**DESCRIPTION OF THE TASK**
In the entries below, the lines from the one with "C8: 1.5uF (plus VDD, minus GND) -> none" through the one with "RV3: 5k (GND, N001, wiper" are to be copied exactly; both ends count.

**THE INPUT**
------------------------

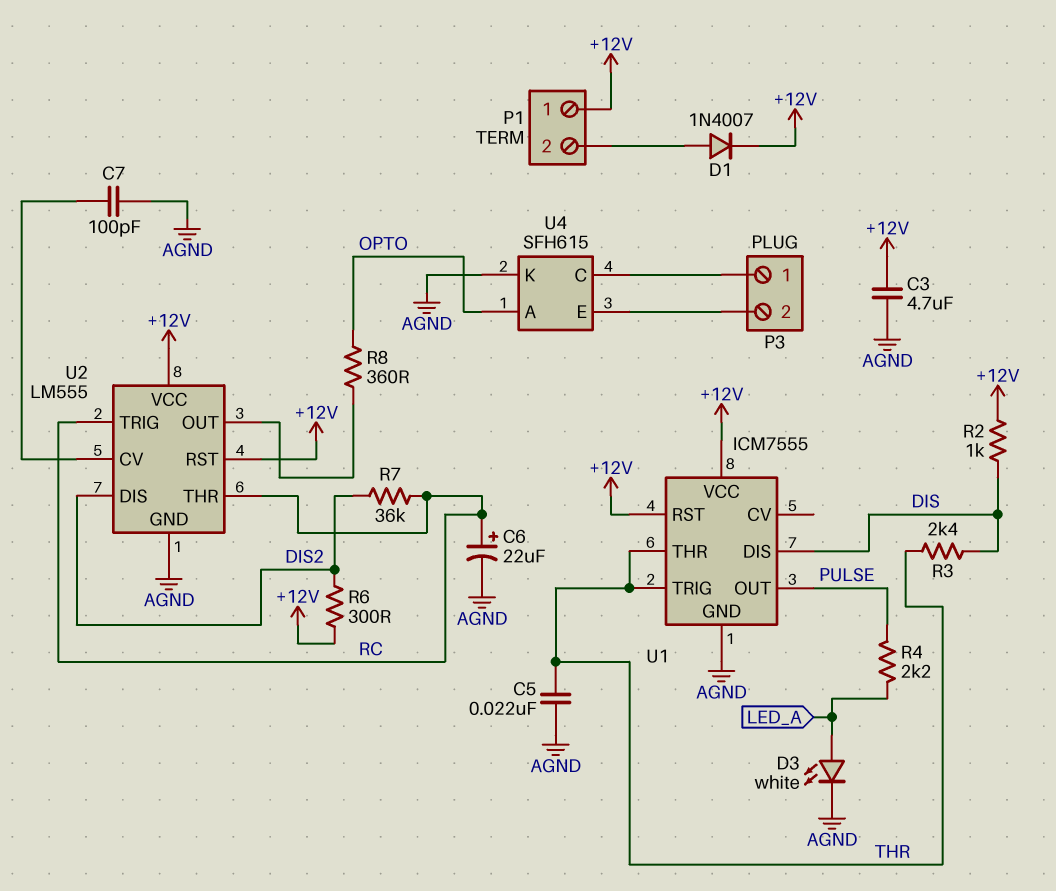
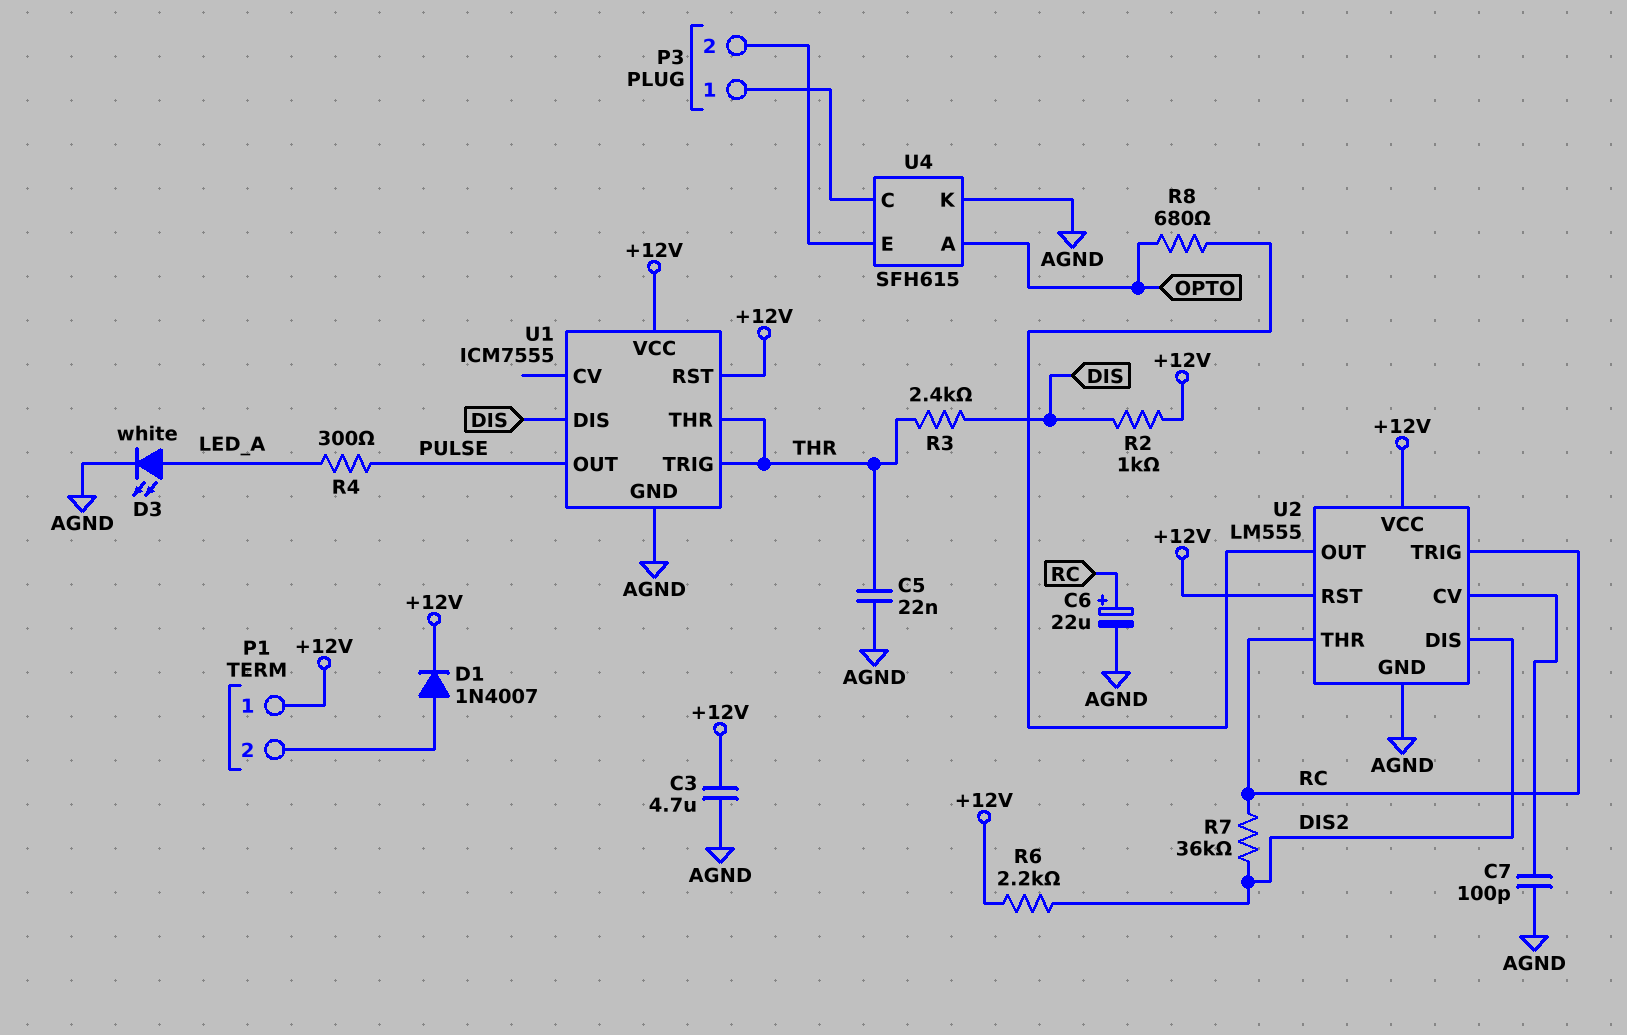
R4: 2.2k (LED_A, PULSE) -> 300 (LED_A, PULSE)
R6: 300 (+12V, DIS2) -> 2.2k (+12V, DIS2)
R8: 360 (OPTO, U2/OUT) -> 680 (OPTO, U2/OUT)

------------------------

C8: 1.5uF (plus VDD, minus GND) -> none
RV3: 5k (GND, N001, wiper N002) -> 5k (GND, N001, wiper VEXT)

------------------------

**WRITTEN RESPONSE**
C8: 1.5uF (plus VDD, minus GND) -> none
RV3: 5k (GND, N001, wiper N002) -> 5k (GND, N001, wiper VEXT)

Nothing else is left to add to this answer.